| HOW TO COMPLETE THIS TASK |
In the entries below, identify every line with the string "blue" and copy it.

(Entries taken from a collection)
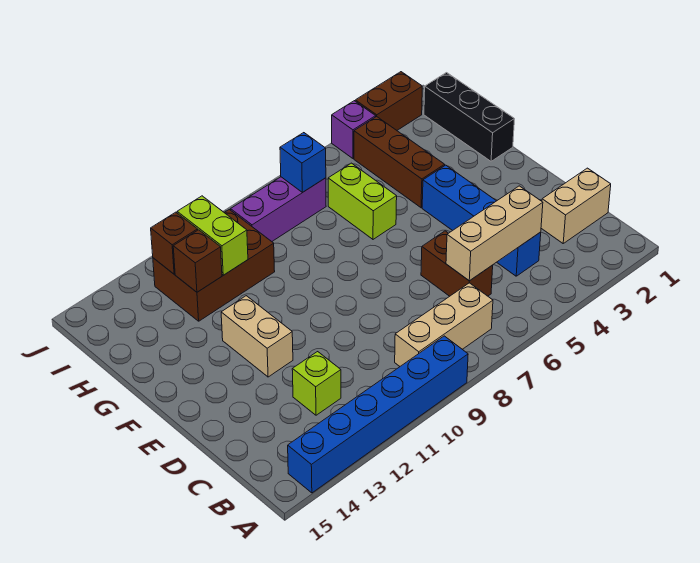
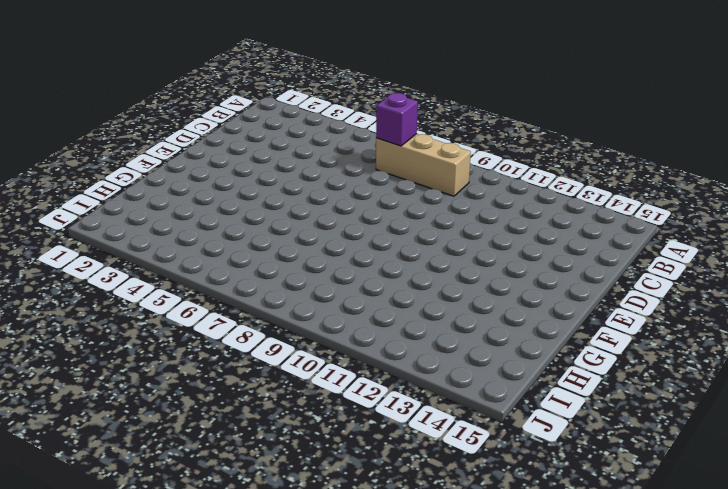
purple brick B7 level 2 -> purple brick J4 level 1
none -> blue brick A9:A14 level 1
none -> tan brick C1:C2 level 1
none -> blue brick C4:F4 level 1

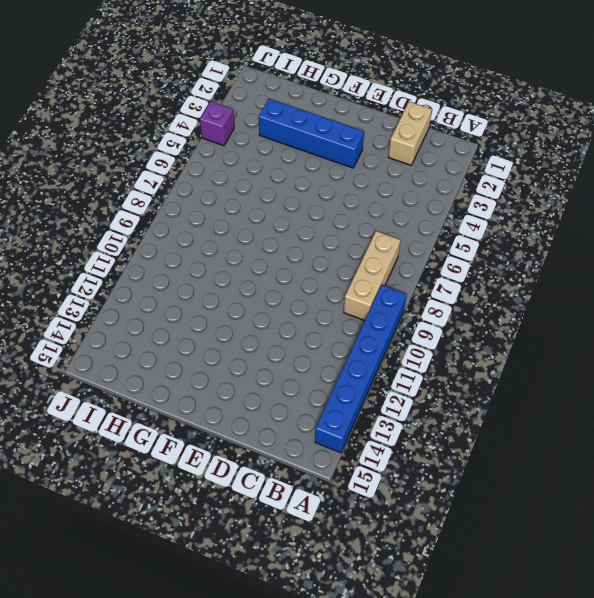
blue brick E3:H3 level 1 -> blue brick C4:F4 level 1
none -> brown brick C6:D6 level 1
none -> lime brick C12 level 1
none -> tan brick E12:F12 level 1

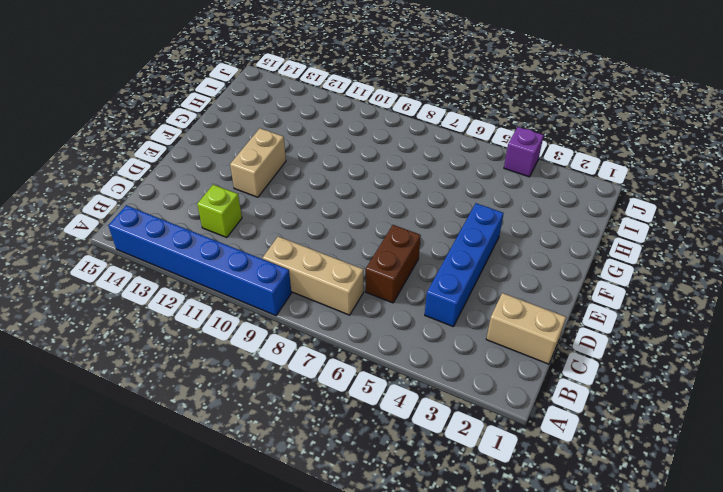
none -> black brick G1:I1 level 1
none -> brown brick G4:I4 level 1
none -> lime brick G6:H6 level 1

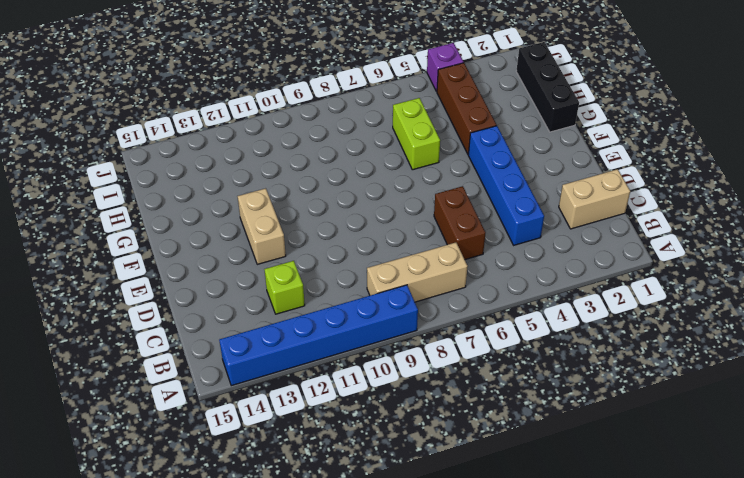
none -> brown brick H10:I12 level 1
none -> purple brick I7:I9 level 1
none -> brown brick J2:J3 level 1

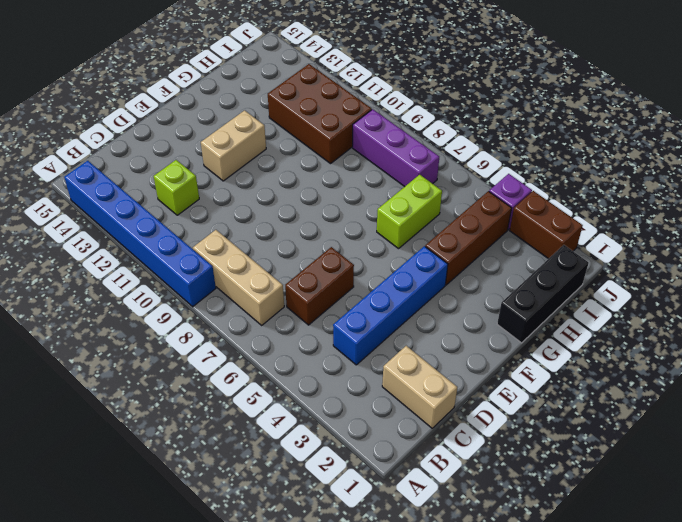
none -> tan brick C4:C6 level 2
none -> lime brick H11:I11 level 2
none -> brown brick H12 level 2

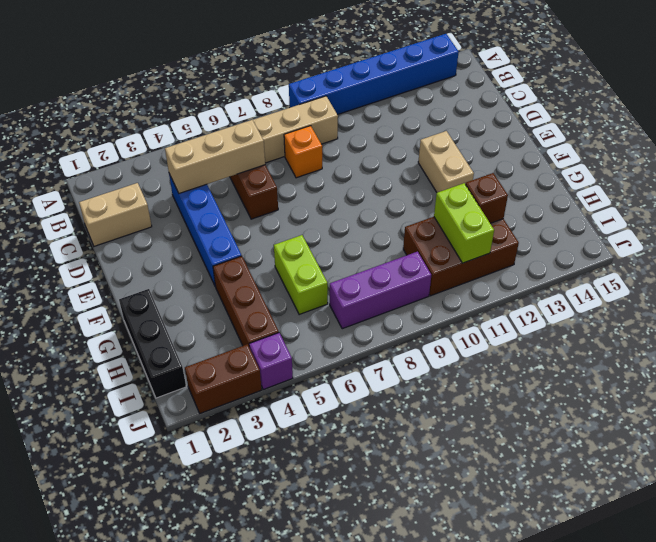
orange brick C8 level 1 -> none
none -> lime brick C12 level 1
none -> blue brick I7 level 2
none -> brown brick I12 level 2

| EXERCISE OUTPUT |
none -> blue brick A9:A14 level 1
none -> blue brick C4:F4 level 1
blue brick E3:H3 level 1 -> blue brick C4:F4 level 1
none -> blue brick I7 level 2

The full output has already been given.